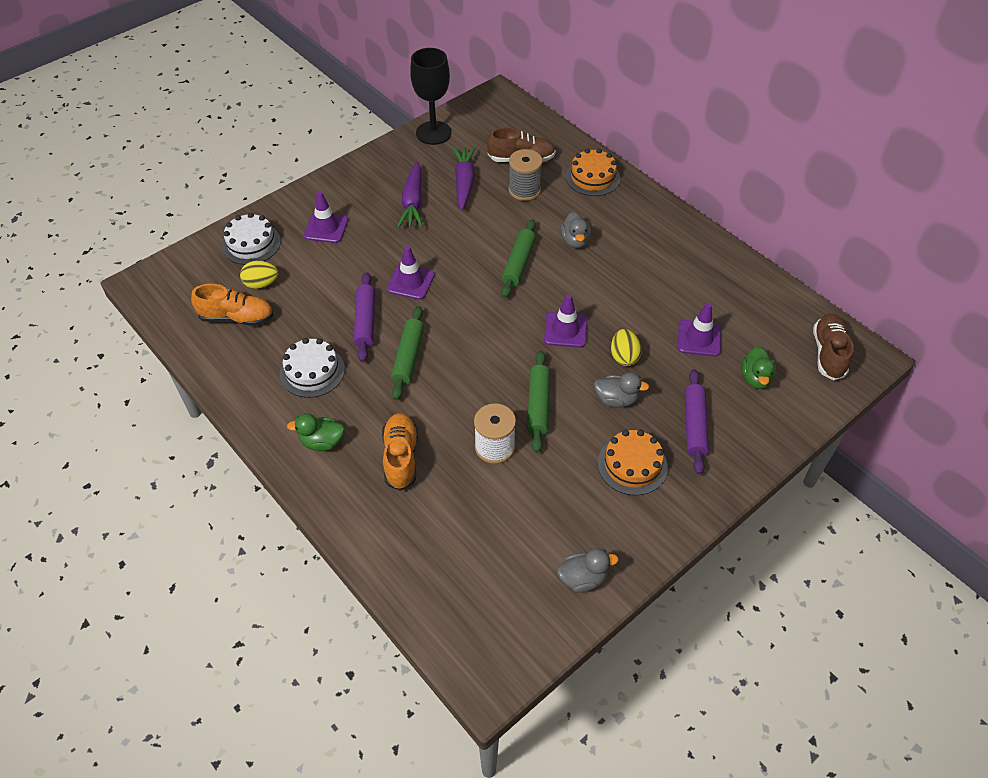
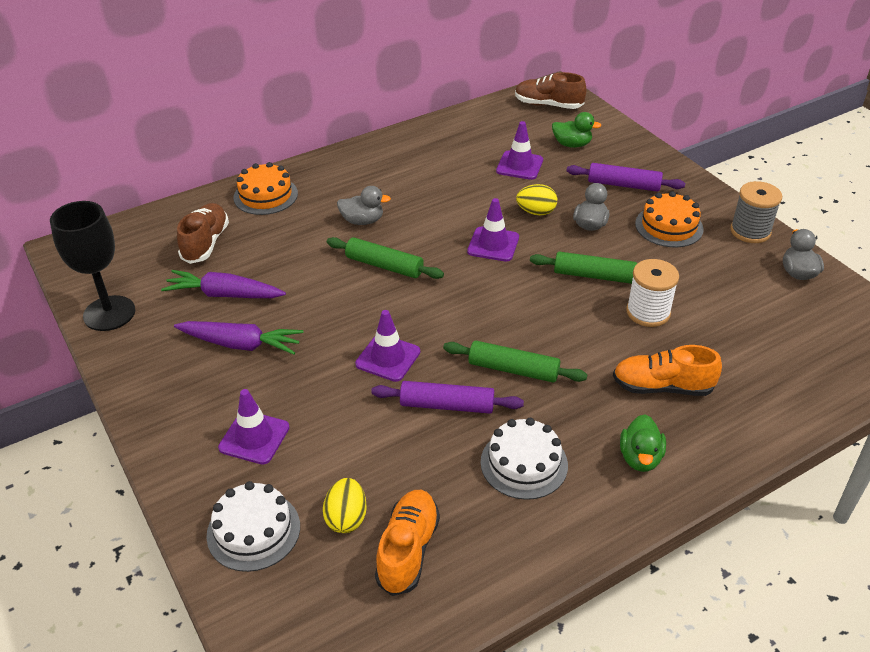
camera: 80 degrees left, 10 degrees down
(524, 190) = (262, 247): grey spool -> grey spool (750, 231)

————————

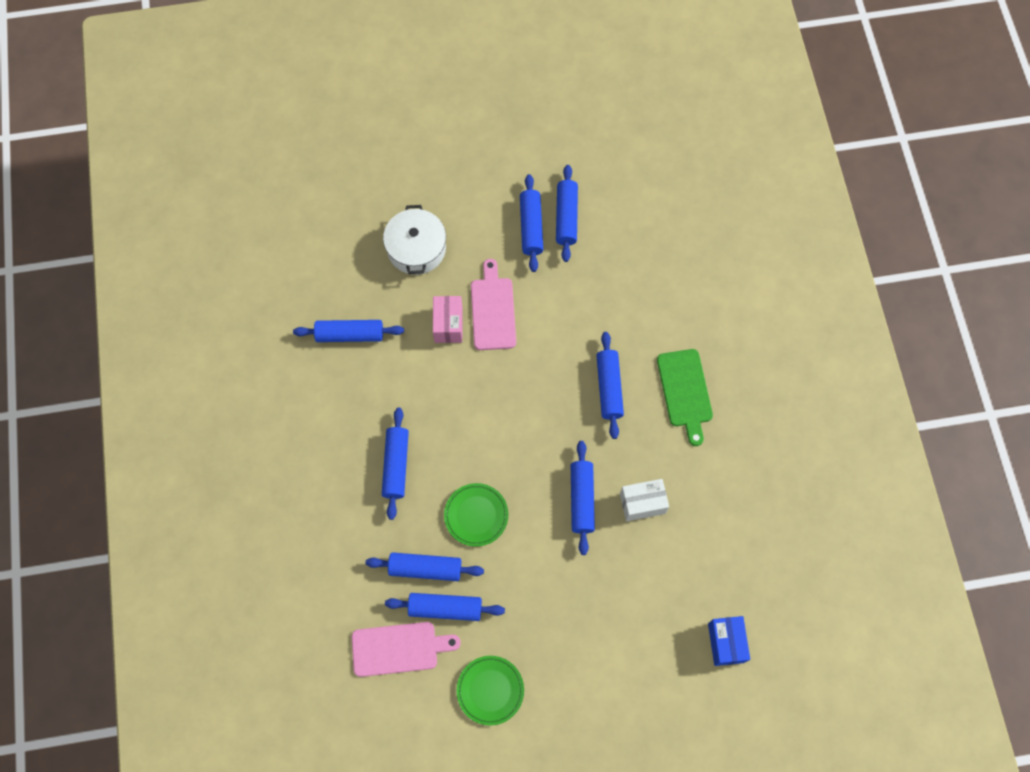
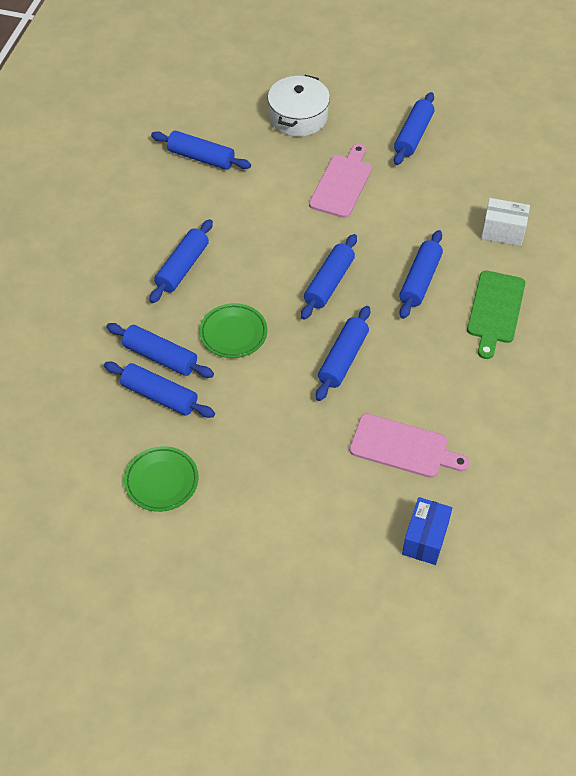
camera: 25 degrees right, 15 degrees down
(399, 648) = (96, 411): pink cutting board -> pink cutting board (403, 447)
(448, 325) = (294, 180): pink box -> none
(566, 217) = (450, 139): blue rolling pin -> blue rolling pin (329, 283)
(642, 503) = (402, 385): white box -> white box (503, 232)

————————

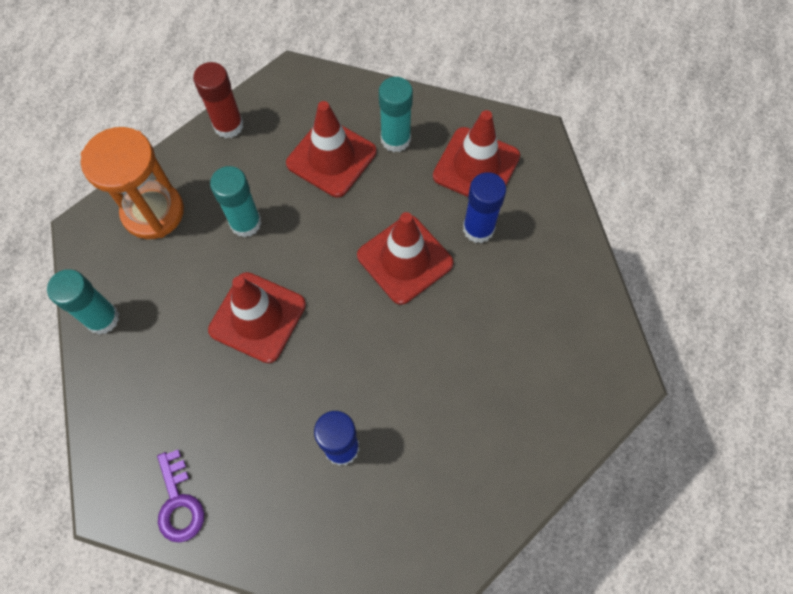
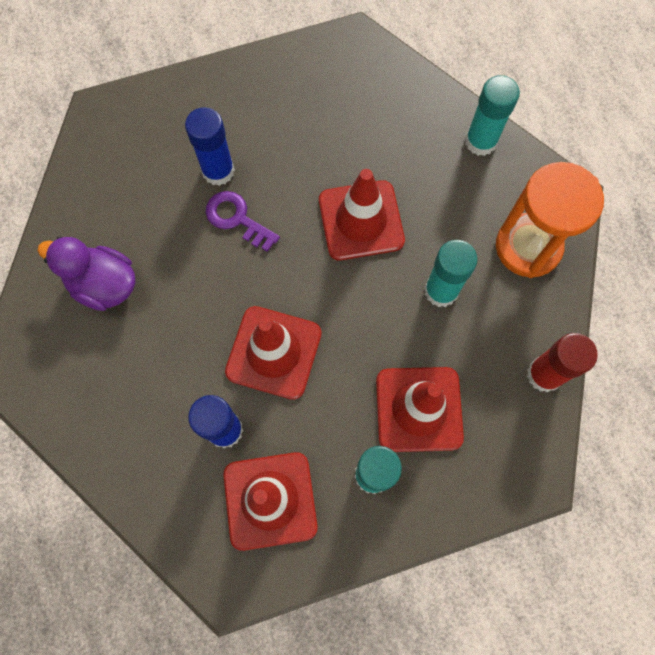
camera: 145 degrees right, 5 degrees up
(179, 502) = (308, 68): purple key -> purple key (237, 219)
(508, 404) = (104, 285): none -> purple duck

————————

*Assignment*
Scan the entries above for the line containing "camera: 80 degrees left, 10 degrees down", and copy it and all lines after it exactly, down to and including the line containing "(524, 190) = (262, 247): grey".

*Task answer*
camera: 80 degrees left, 10 degrees down
(524, 190) = (262, 247): grey spool -> grey spool (750, 231)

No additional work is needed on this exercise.